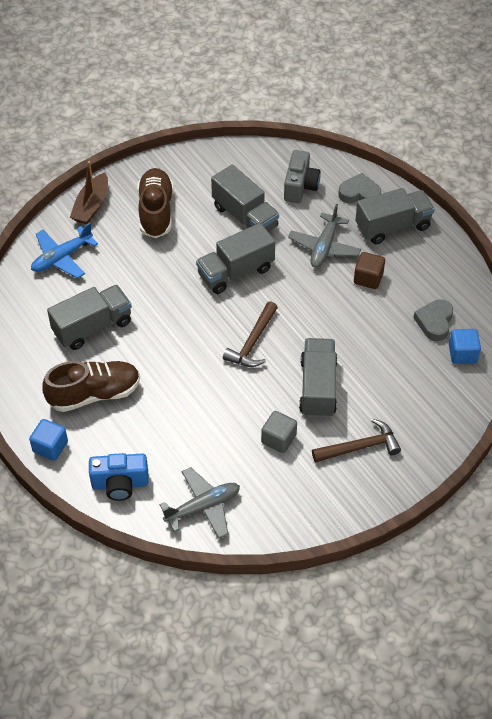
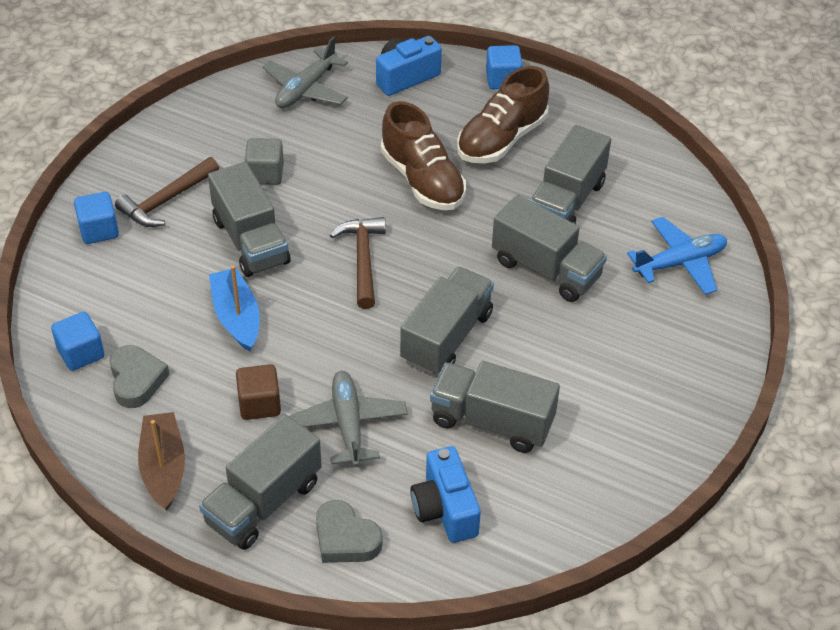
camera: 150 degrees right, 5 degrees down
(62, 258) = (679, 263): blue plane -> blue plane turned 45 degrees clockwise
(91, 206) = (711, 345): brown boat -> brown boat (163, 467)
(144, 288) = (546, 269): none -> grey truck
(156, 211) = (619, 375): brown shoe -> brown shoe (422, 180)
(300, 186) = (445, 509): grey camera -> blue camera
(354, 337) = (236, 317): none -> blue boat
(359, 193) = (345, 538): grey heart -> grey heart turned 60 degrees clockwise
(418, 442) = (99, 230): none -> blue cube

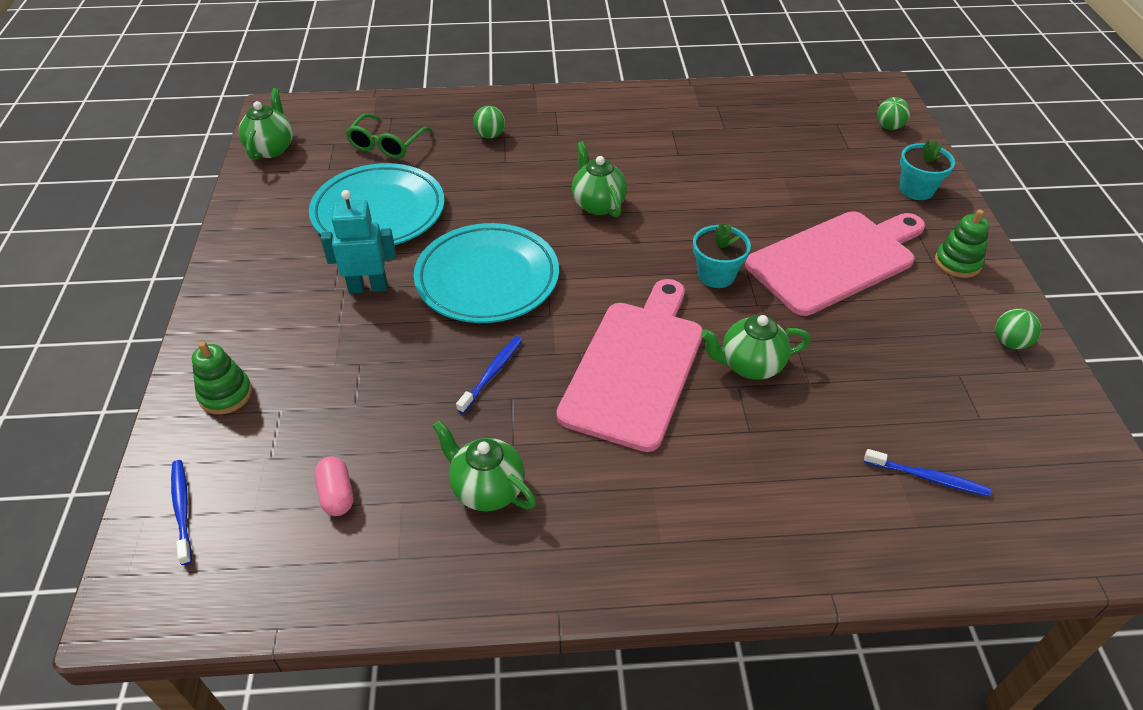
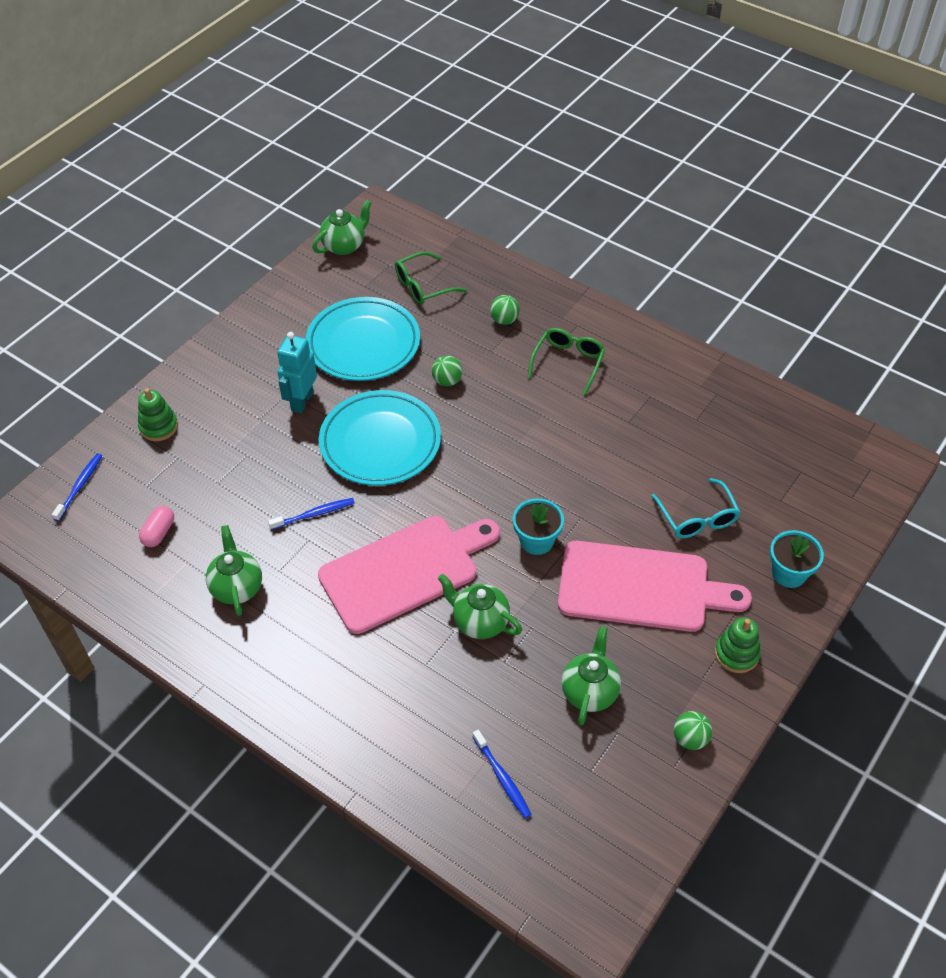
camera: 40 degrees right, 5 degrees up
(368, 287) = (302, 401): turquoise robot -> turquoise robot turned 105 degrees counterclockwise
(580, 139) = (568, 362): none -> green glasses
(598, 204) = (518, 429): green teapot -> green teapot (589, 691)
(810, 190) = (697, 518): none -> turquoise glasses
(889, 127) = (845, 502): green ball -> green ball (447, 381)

━━━━━━━━━━━━━━━━

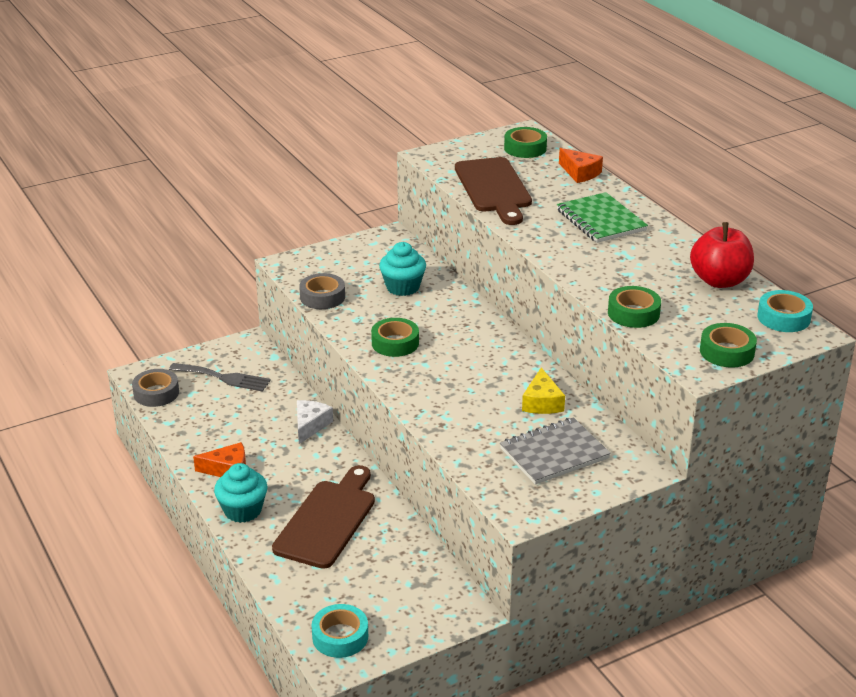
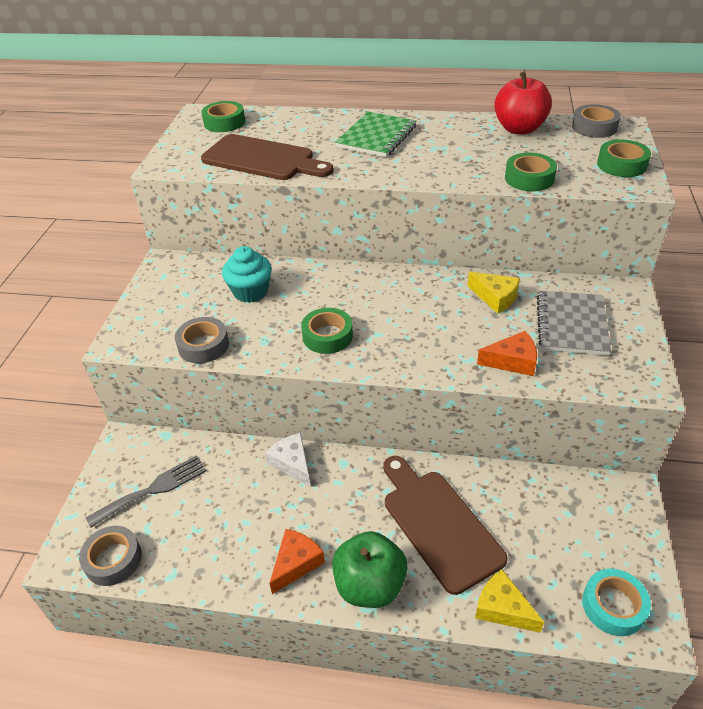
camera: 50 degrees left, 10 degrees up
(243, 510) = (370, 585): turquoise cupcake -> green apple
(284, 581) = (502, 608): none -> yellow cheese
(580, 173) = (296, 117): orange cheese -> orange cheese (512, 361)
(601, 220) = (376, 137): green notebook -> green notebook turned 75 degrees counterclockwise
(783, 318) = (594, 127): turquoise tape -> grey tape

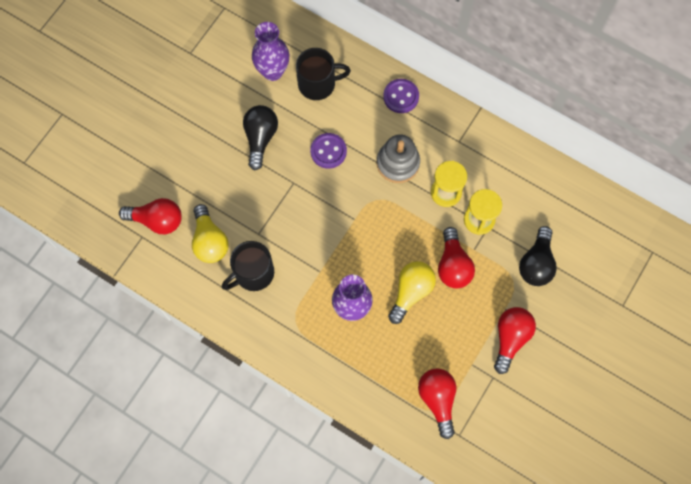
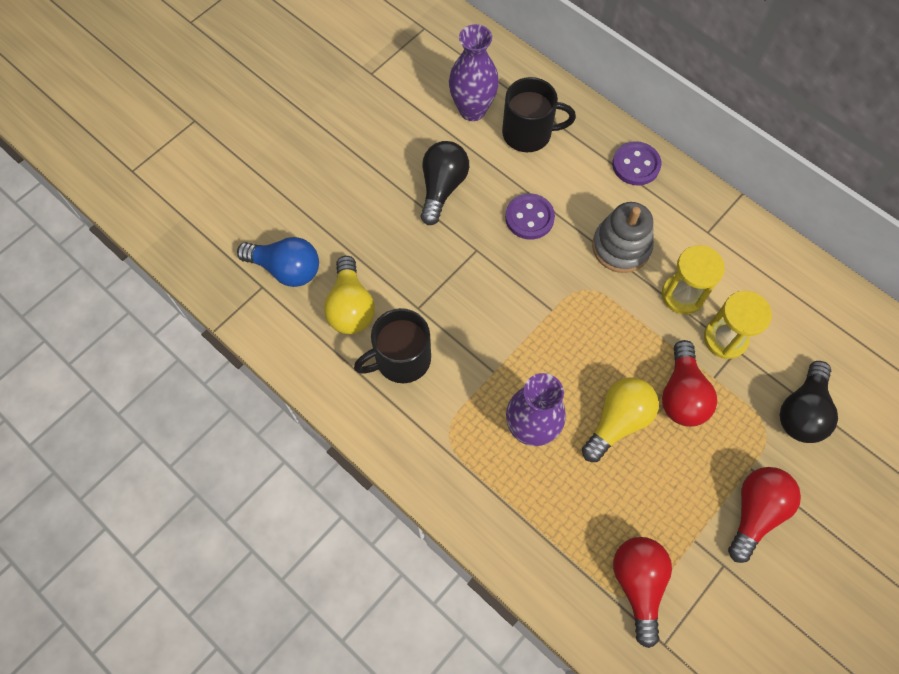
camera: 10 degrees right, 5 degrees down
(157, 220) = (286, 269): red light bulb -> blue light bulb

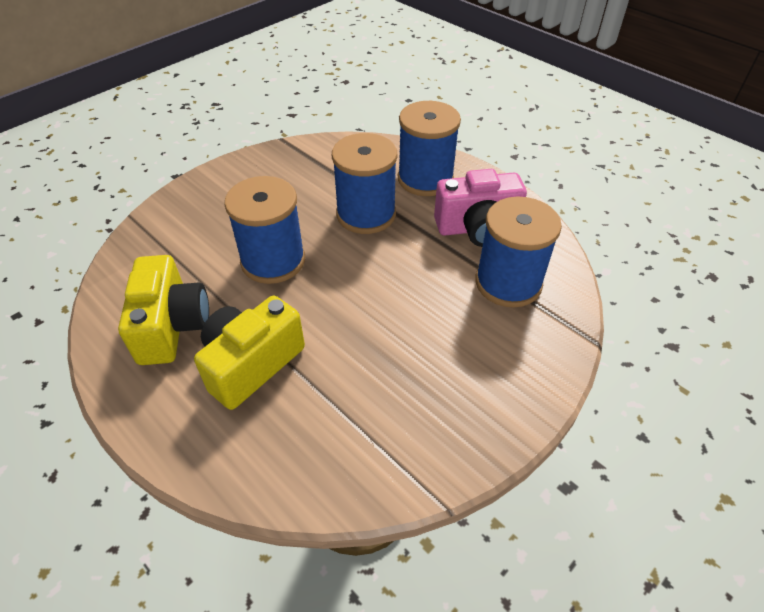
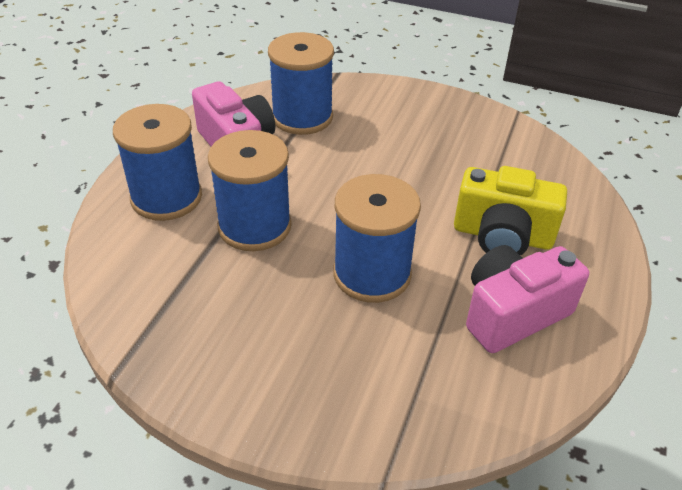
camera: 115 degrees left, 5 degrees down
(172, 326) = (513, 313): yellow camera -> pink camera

━━━━━━━━━━━━━━━━

Description of the task: Given the listing above, repeat exactly the lines starting at the one with "(300, 186) = (445, 509): grey" and ending at the one with "(580, 139) = (568, 362): none", inclusive, excluding pictures.

Task result:
(300, 186) = (445, 509): grey camera -> blue camera
(354, 337) = (236, 317): none -> blue boat
(359, 193) = (345, 538): grey heart -> grey heart turned 60 degrees clockwise
(418, 442) = (99, 230): none -> blue cube

camera: 40 degrees right, 5 degrees up
(368, 287) = (302, 401): turquoise robot -> turquoise robot turned 105 degrees counterclockwise
(580, 139) = (568, 362): none -> green glasses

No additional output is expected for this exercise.